:: WHAT THIS TASK INVOLVES ::
For each line below, check for "Wexro"; give only the total of lines where it occurs.

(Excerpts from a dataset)
+ + + +
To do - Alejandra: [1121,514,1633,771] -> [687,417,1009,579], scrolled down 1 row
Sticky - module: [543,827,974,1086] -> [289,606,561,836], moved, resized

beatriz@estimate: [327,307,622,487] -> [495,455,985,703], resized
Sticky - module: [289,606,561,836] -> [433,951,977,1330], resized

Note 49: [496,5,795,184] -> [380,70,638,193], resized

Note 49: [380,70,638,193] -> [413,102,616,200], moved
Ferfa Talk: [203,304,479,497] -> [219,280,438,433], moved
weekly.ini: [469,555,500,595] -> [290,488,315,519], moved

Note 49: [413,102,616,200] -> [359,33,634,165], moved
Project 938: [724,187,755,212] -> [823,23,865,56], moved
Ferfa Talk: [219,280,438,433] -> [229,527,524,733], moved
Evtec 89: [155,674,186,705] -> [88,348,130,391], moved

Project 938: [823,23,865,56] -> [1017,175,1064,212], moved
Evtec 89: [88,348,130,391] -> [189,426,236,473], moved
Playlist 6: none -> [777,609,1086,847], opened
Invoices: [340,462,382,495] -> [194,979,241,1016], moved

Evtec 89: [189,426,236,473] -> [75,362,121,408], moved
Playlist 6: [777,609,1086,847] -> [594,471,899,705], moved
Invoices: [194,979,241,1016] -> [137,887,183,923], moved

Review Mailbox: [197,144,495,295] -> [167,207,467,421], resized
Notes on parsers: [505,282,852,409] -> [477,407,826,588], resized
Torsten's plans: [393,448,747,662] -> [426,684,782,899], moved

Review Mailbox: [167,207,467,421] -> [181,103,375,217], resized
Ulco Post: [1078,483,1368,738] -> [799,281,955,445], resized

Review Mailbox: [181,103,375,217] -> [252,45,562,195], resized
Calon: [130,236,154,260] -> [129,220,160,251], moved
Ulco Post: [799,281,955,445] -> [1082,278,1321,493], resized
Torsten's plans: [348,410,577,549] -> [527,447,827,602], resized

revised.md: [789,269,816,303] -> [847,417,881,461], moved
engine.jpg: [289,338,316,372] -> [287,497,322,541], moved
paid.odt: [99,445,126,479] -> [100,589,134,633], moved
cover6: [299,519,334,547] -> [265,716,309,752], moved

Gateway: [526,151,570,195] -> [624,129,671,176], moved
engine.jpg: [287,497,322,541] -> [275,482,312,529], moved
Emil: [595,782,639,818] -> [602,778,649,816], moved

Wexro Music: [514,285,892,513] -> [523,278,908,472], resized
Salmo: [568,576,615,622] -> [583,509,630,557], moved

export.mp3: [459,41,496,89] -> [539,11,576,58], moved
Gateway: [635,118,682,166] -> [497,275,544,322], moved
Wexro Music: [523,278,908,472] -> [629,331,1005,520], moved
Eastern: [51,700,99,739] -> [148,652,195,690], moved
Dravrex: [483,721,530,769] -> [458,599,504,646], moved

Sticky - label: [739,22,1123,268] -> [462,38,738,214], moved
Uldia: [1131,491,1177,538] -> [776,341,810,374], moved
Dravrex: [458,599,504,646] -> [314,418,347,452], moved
+ + + +
:: EXERCISE SOLUTION ::
2